[Records provided Boundary: Start]
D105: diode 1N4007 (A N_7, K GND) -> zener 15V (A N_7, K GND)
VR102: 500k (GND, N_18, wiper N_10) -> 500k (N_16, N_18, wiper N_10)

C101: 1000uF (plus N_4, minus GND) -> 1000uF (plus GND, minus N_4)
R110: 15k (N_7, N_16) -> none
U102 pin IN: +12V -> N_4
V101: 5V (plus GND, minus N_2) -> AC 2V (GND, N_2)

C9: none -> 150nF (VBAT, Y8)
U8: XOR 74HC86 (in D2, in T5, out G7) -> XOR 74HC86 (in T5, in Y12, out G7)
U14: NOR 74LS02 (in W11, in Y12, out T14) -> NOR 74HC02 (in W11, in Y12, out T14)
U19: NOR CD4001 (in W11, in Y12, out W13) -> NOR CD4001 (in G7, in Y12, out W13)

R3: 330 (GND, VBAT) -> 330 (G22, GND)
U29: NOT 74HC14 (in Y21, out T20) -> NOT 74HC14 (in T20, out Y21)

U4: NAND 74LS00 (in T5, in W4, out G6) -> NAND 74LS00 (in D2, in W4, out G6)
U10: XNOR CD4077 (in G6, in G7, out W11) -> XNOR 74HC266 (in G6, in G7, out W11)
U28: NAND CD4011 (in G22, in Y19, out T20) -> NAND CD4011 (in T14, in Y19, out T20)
[Records provided Boundary: End]
Of the entries above, repeat exactly the lines between the line with "R3: 330 (GND, VBAT) -> 330 (G22, GND)" and the line with "U10: XNOR CD4077", inclusive, and no others.

R3: 330 (GND, VBAT) -> 330 (G22, GND)
U29: NOT 74HC14 (in Y21, out T20) -> NOT 74HC14 (in T20, out Y21)

U4: NAND 74LS00 (in T5, in W4, out G6) -> NAND 74LS00 (in D2, in W4, out G6)
U10: XNOR CD4077 (in G6, in G7, out W11) -> XNOR 74HC266 (in G6, in G7, out W11)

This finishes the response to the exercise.